[WHAT NEEDS TO BE DONE]
Which lines in the data below contain the word "orange"? Pull each of them out.

[DATA TO PROCESS]
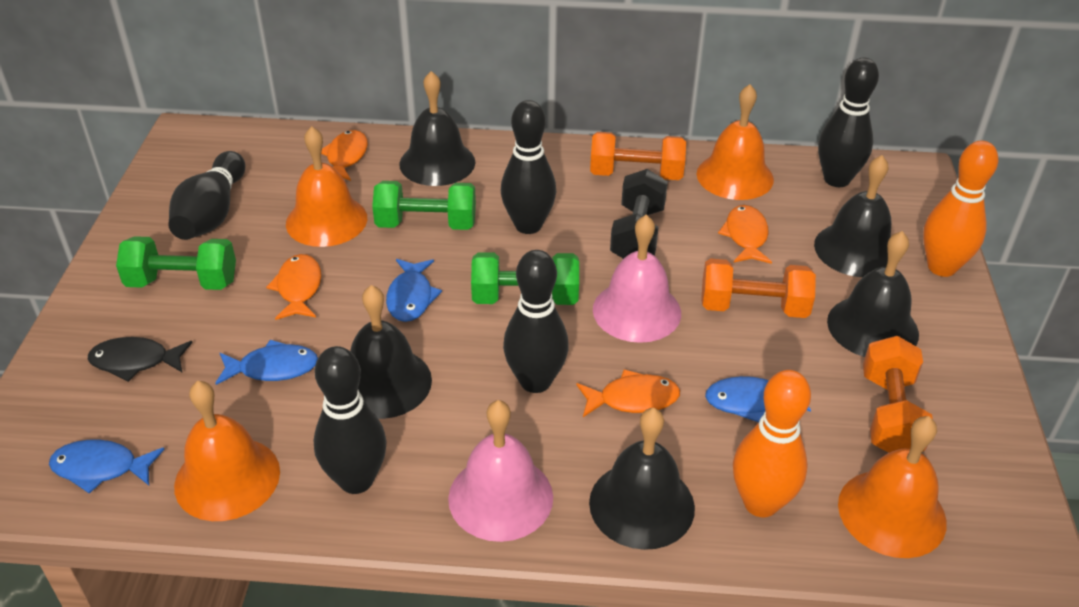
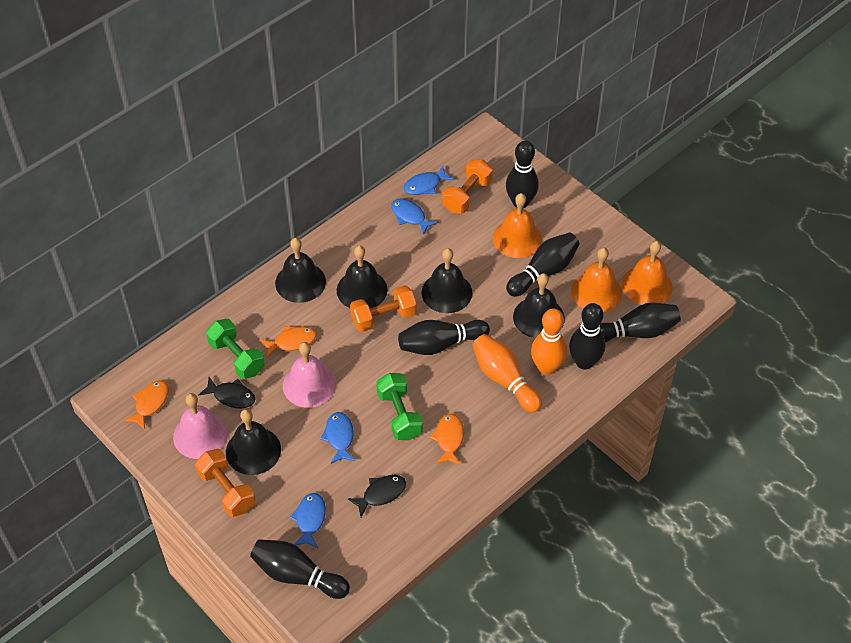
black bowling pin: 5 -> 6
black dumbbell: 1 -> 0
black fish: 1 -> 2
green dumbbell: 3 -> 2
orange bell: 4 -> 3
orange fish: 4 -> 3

--

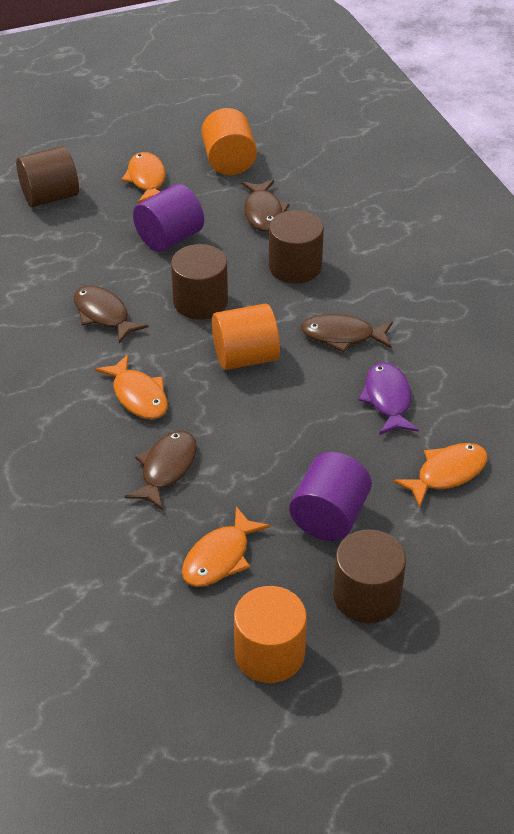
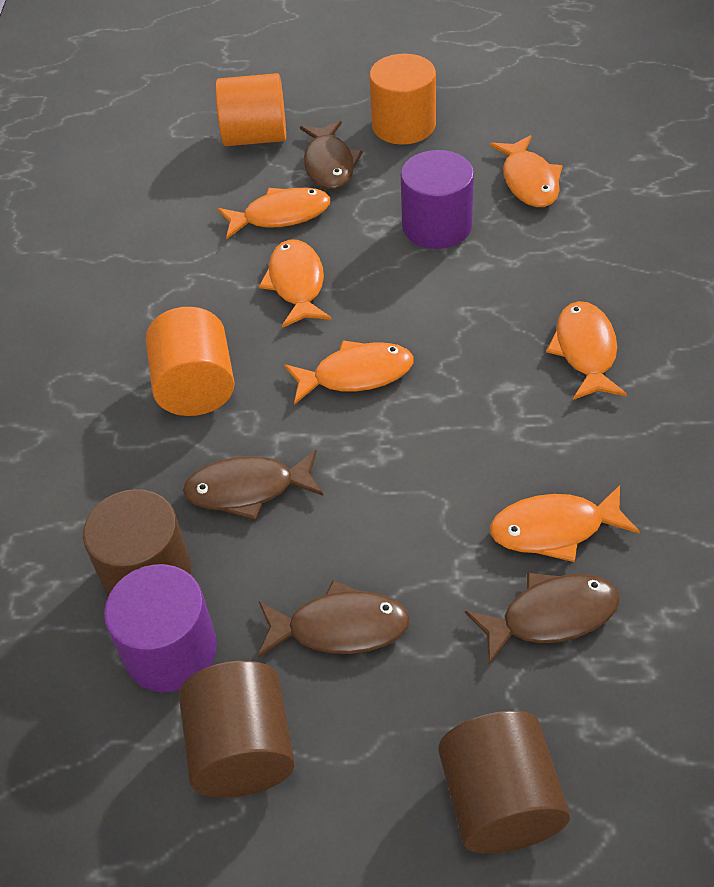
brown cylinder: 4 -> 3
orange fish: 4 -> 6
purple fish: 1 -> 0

[RESULT BELOW]
orange bell: 4 -> 3
orange fish: 4 -> 3
orange fish: 4 -> 6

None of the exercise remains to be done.